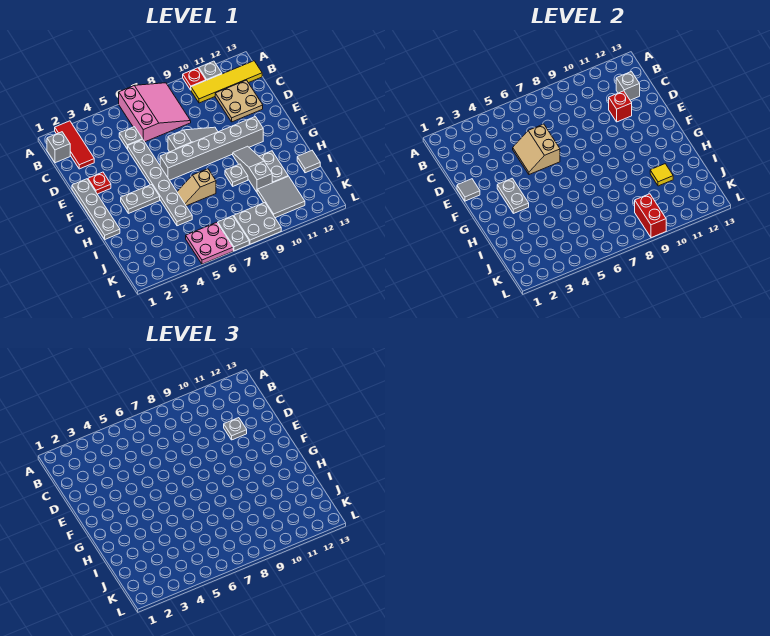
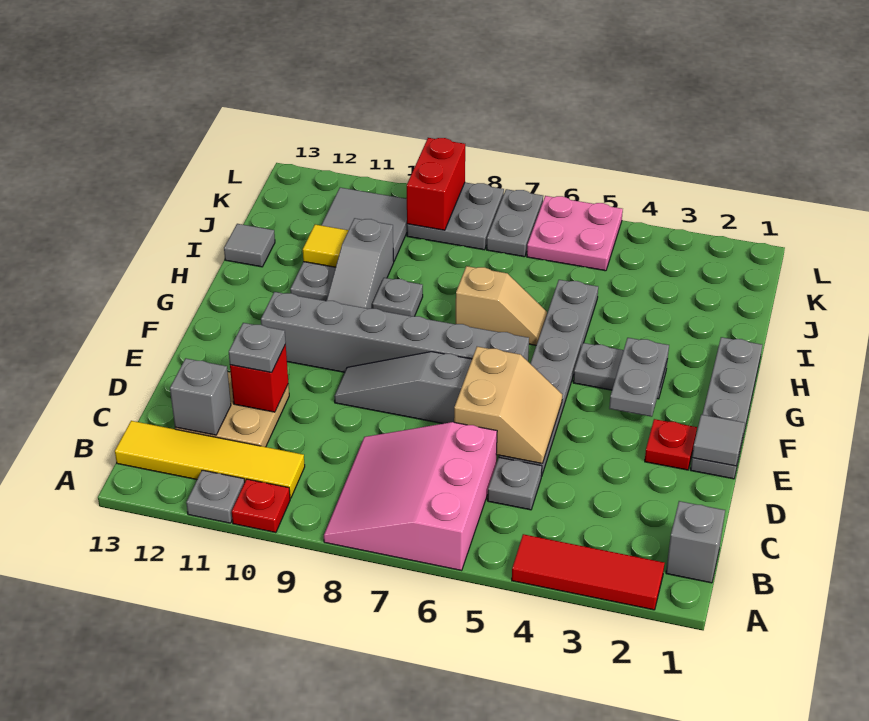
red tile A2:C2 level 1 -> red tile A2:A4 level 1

* * *

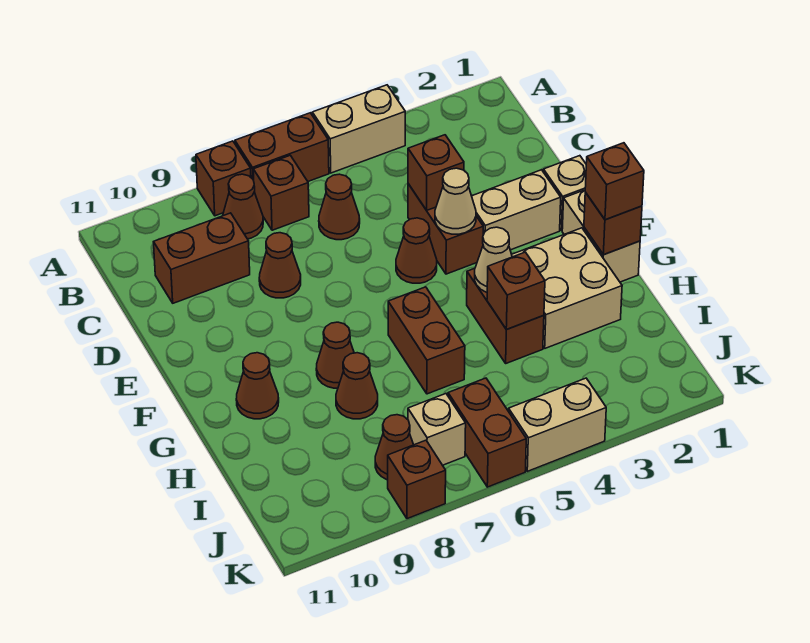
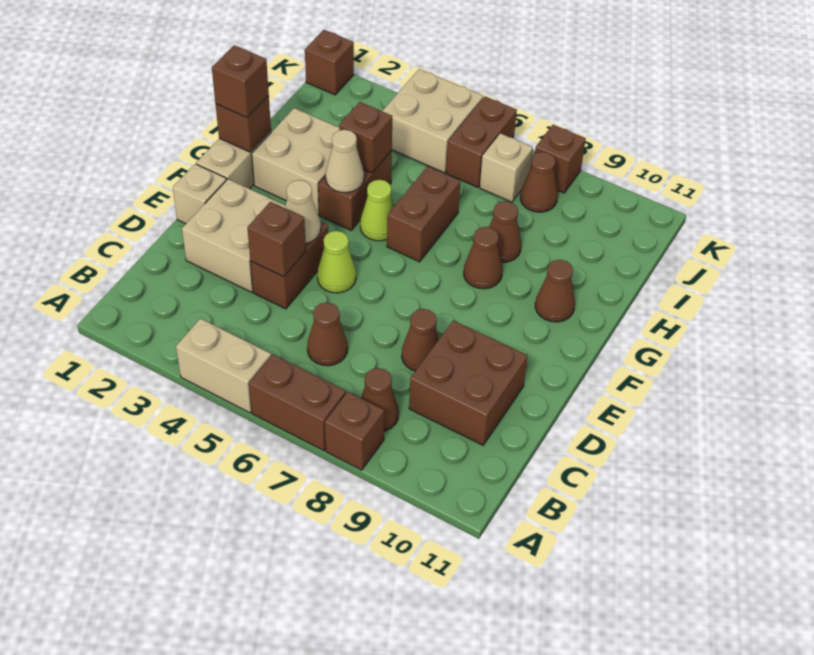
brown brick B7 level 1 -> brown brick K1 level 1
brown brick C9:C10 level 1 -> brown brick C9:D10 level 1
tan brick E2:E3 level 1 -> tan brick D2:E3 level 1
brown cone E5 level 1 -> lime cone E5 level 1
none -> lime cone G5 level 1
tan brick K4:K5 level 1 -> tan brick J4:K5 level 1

---

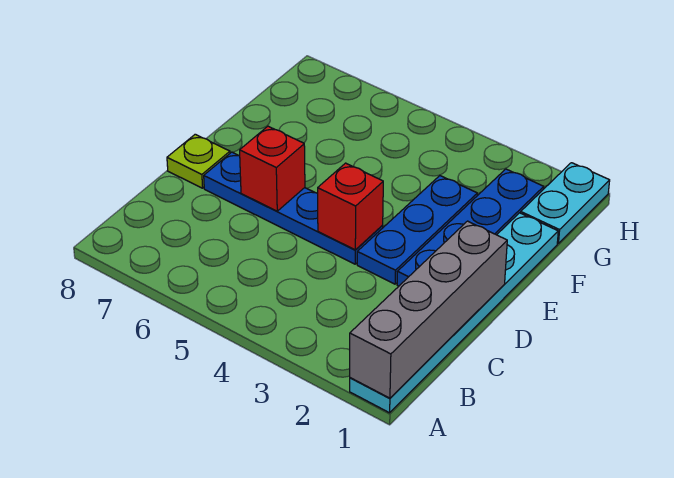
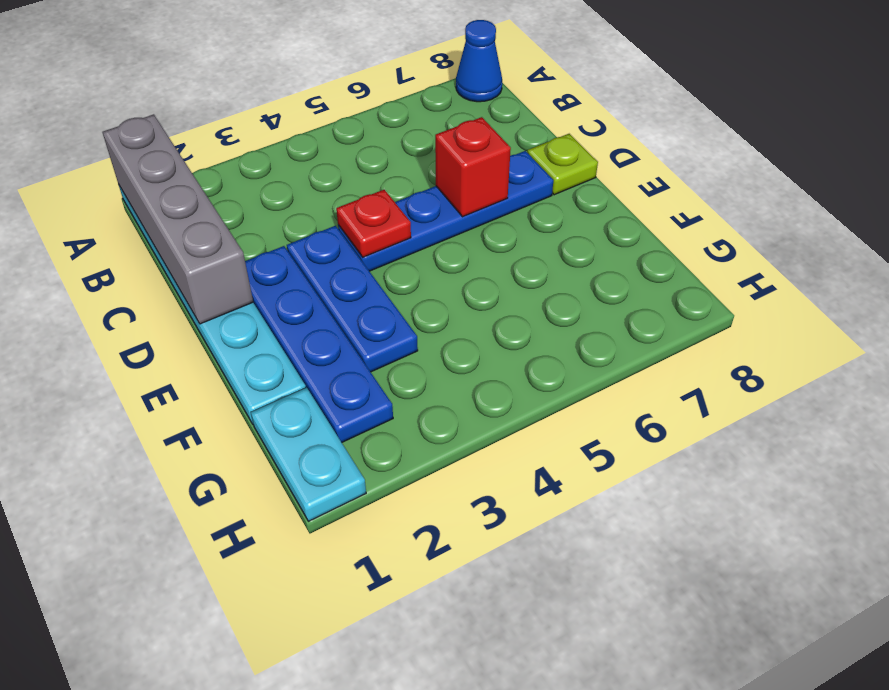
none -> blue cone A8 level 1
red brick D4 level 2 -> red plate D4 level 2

● WORK TO BE COMPLETED: The required answer is the run of lines above, starting at the line with "none -> blue cone A8 level 1" and ending at the line with "red brick D4 level 2 -> red plate D4 level 2", reproduced exactly with both ends.

● ANSWER AREA:
none -> blue cone A8 level 1
red brick D4 level 2 -> red plate D4 level 2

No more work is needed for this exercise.